Problem statement>
Would you print the lines below exactly, beginning at the line that has "Salva: [799,456,836,492] ->" and stopping after the line that has "Stable: [819,528,856,557] ->"? Only those lines, and no pictures.
--------------------------------
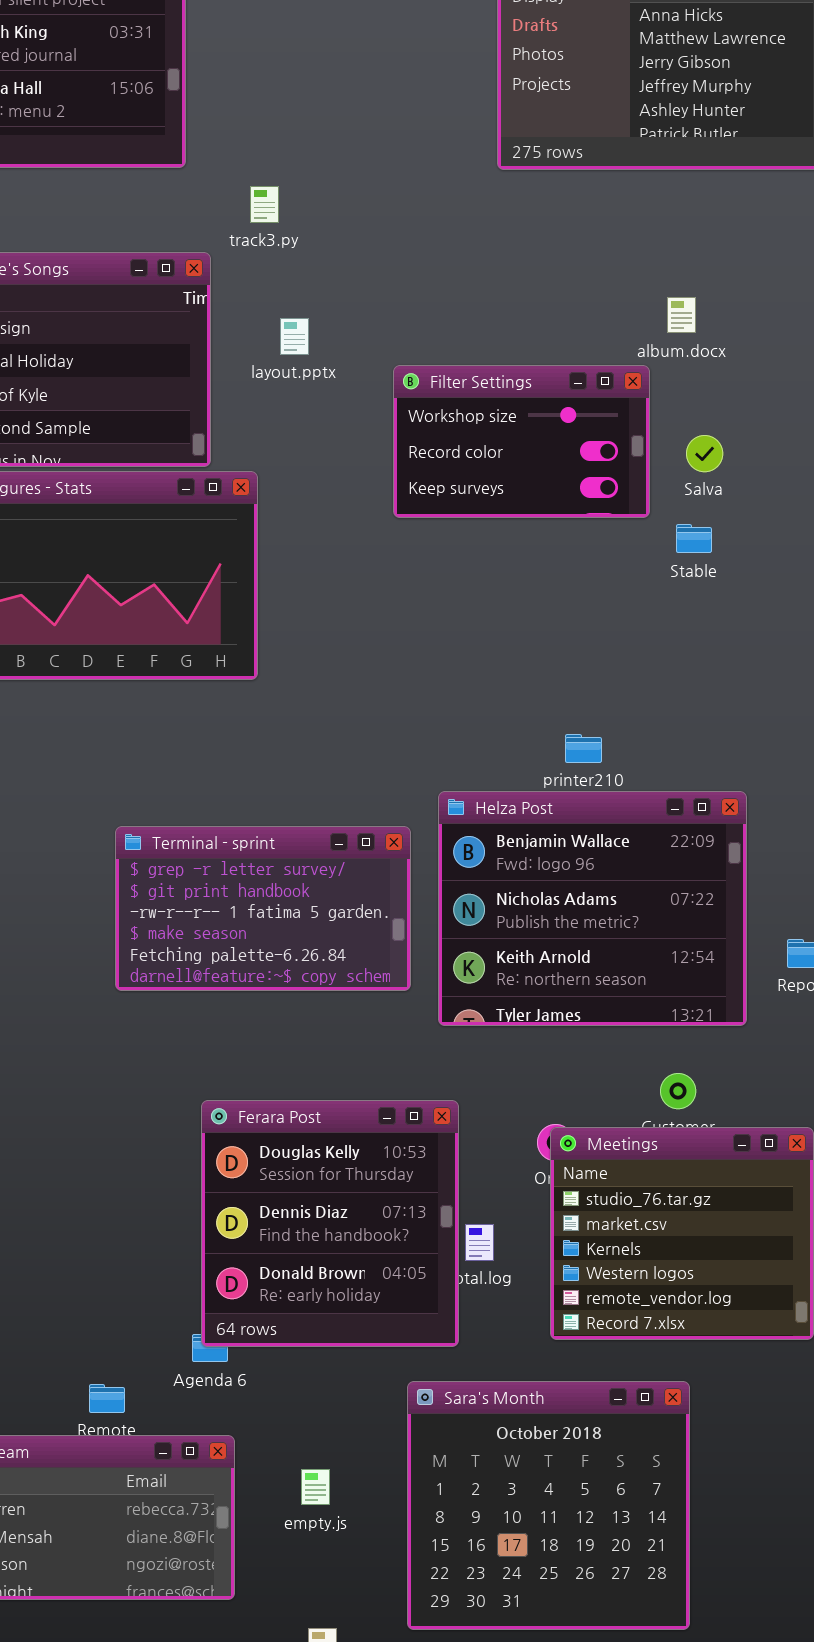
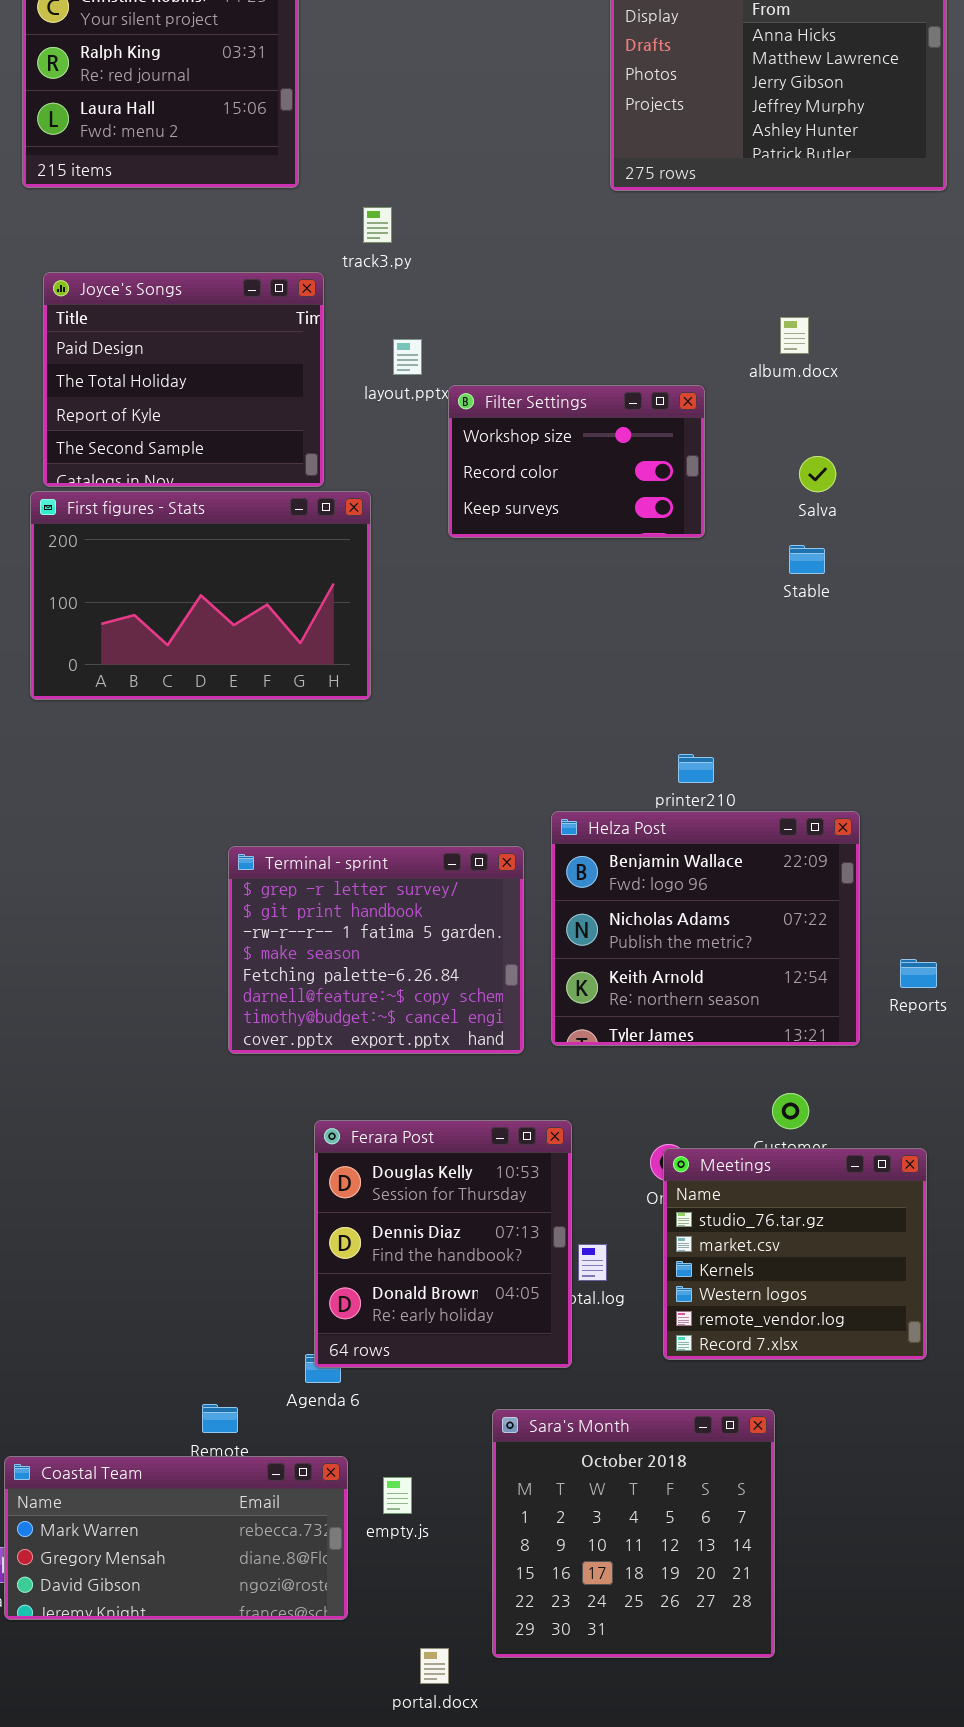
Filter Settings: [393,365,650,518] -> [448,385,705,538], moved
Terminal - sprint: [115,826,411,991] -> [228,846,524,1054], resized
Sara's Month: [407,1381,690,1630] -> [492,1409,775,1658], moved
empty.js: [301,1469,330,1505] -> [383,1477,412,1514], moved

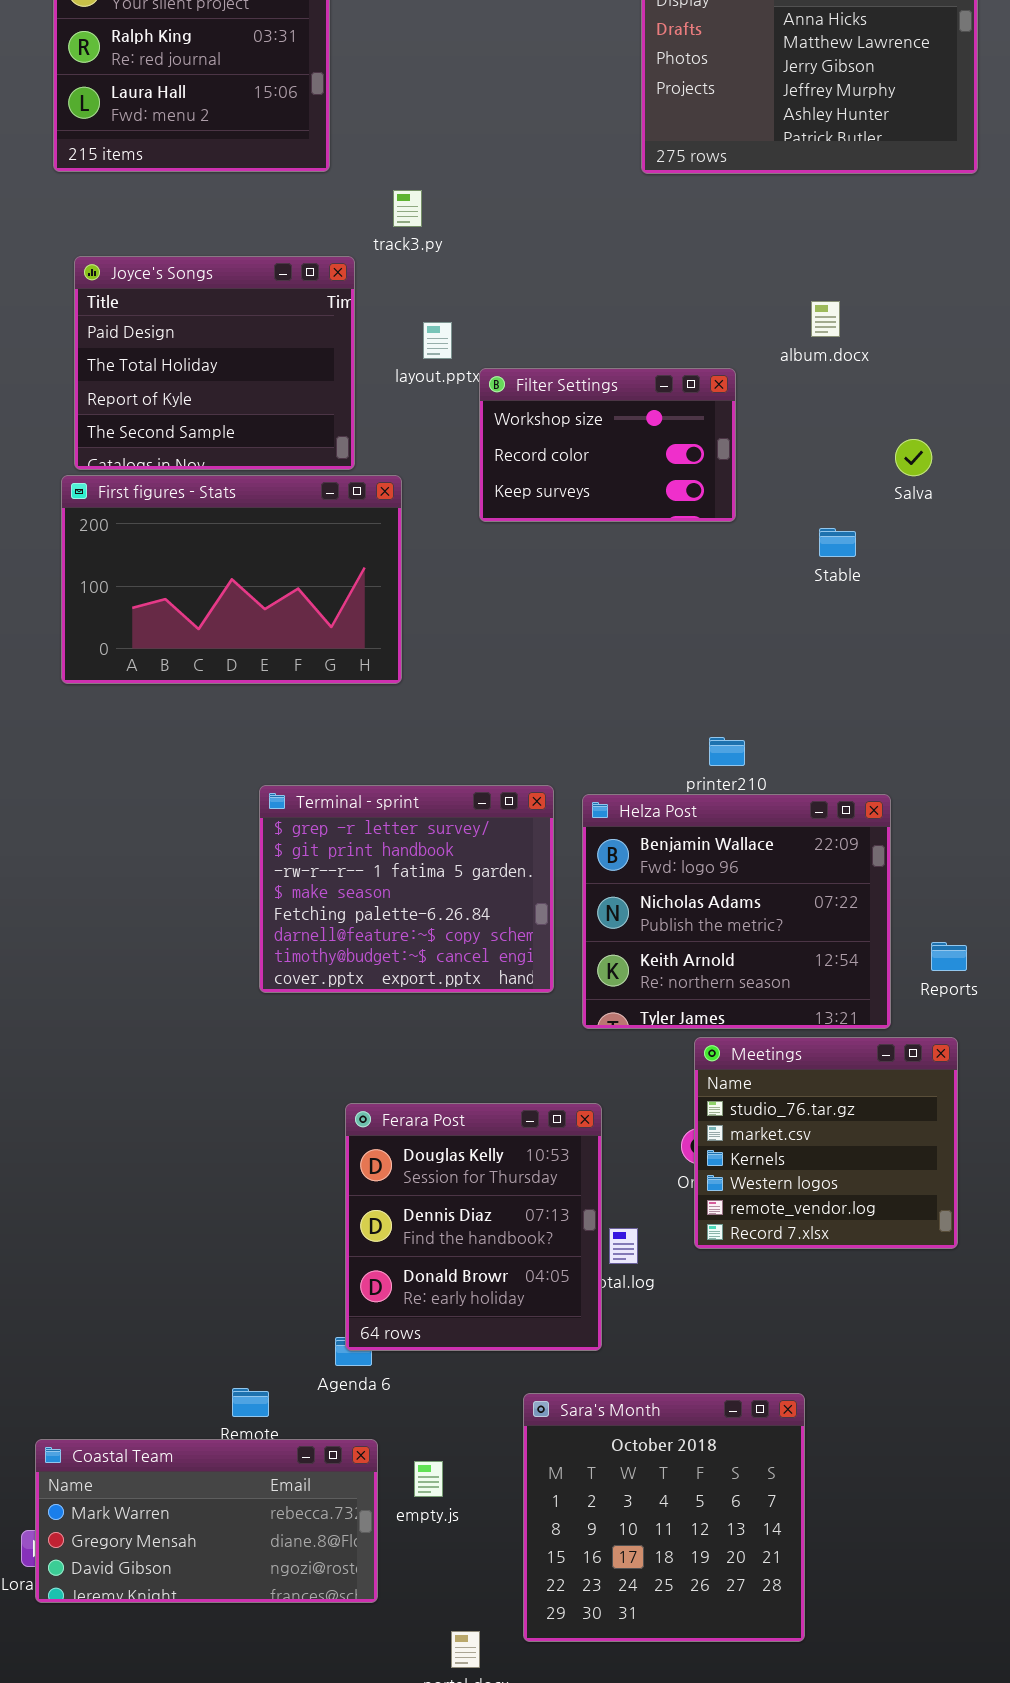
Salva: [799,456,836,492] -> [895,439,932,476], moved
Terminal - sprint: [228,846,524,1054] -> [259,785,554,993], moved
Meetings: [663,1148,927,1360] -> [694,1037,958,1249], moved

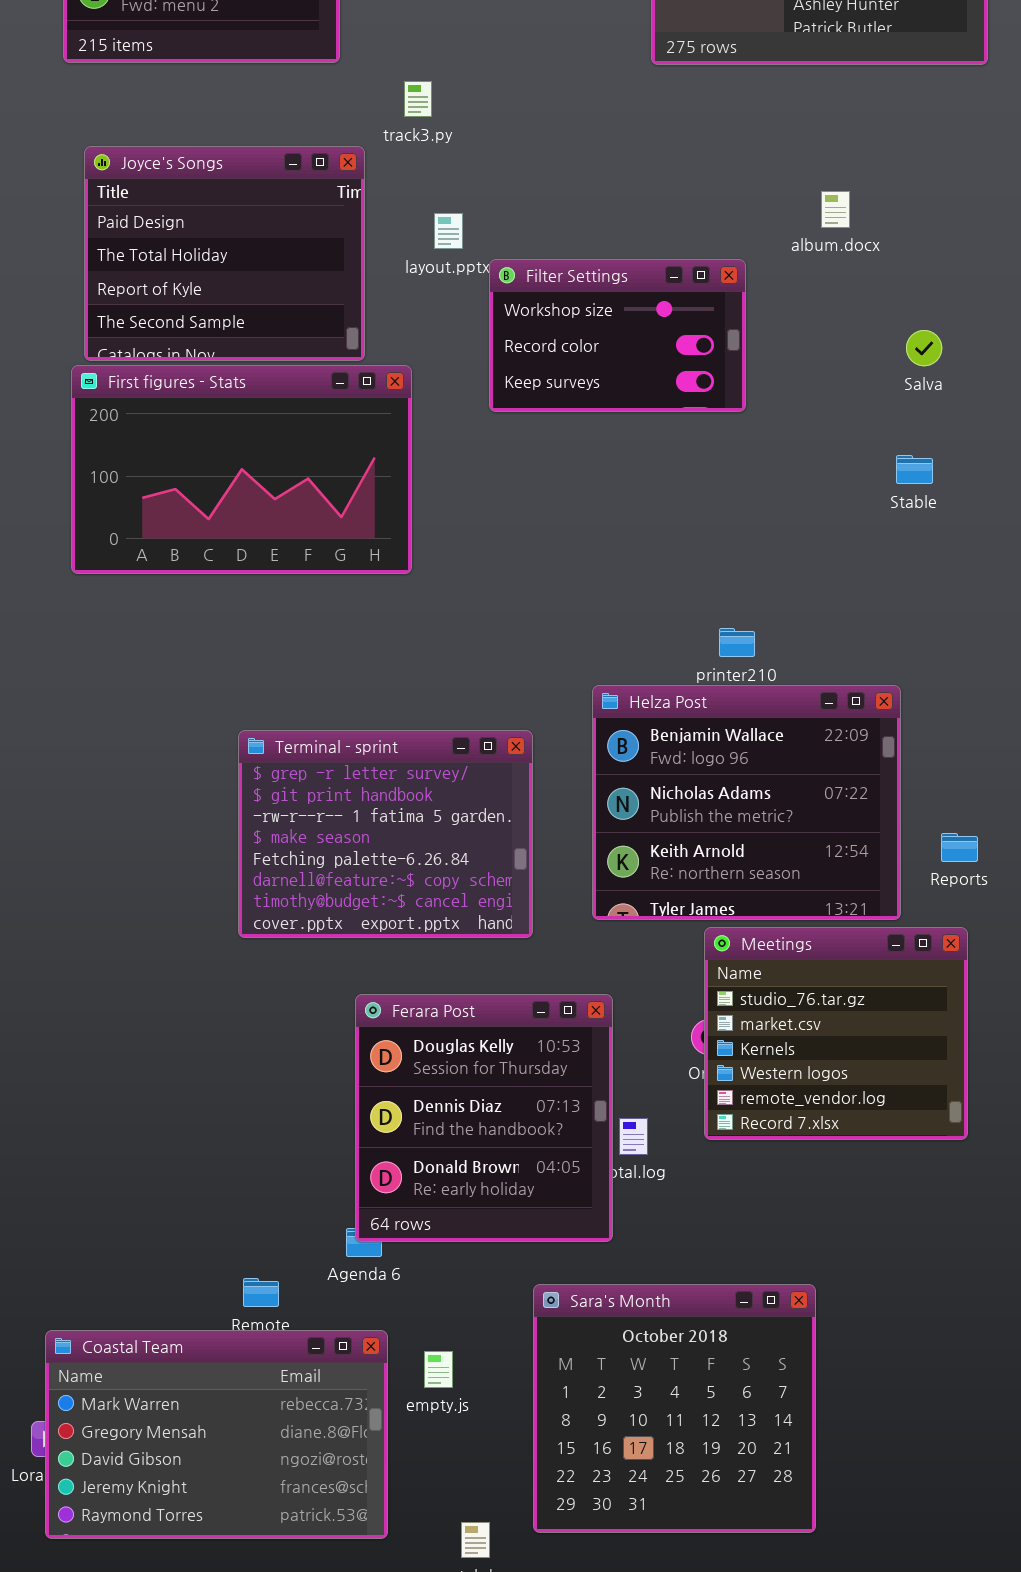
Stable: [819,528,856,557] -> [896,455,933,484], moved
Terminal - sprint: [259,785,554,993] -> [238,730,533,938], moved
Coastal Team: [35,1439,378,1603] -> [45,1330,388,1539], resized

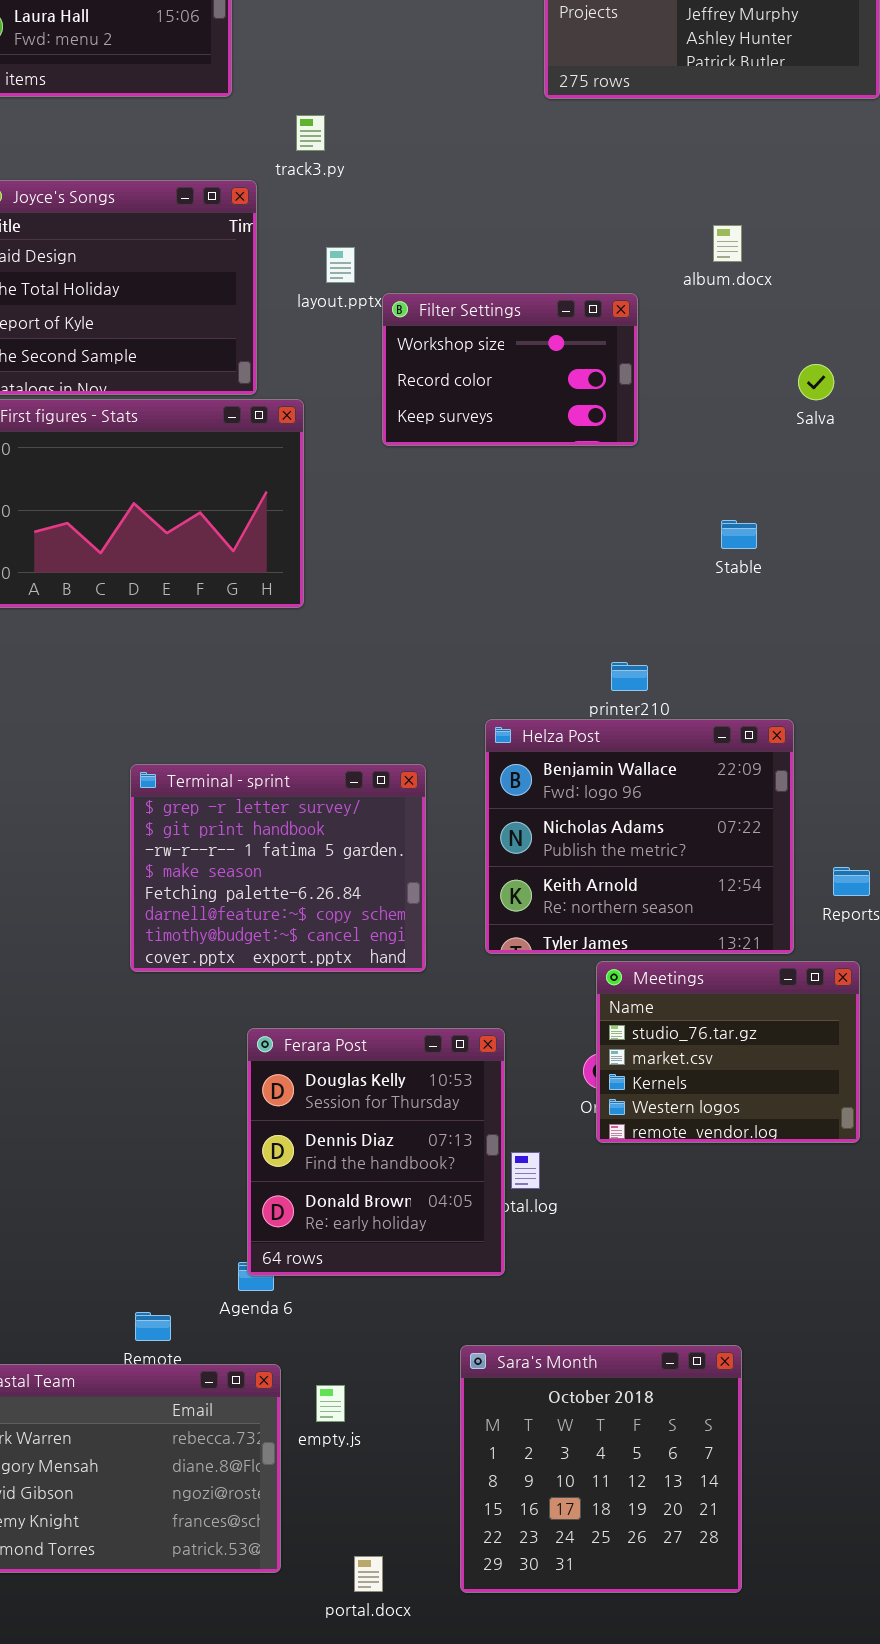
Stable: [896,455,933,484] -> [721,520,757,549], moved
Meetings: [704,927,968,1140] -> [596,961,860,1143], resized
Sara's Month: [533,1284,816,1533] -> [460,1345,742,1593], moved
--------------------------------
Expected output>
Salva: [799,456,836,492] -> [895,439,932,476], moved
Terminal - sprint: [228,846,524,1054] -> [259,785,554,993], moved
Meetings: [663,1148,927,1360] -> [694,1037,958,1249], moved

Stable: [819,528,856,557] -> [896,455,933,484], moved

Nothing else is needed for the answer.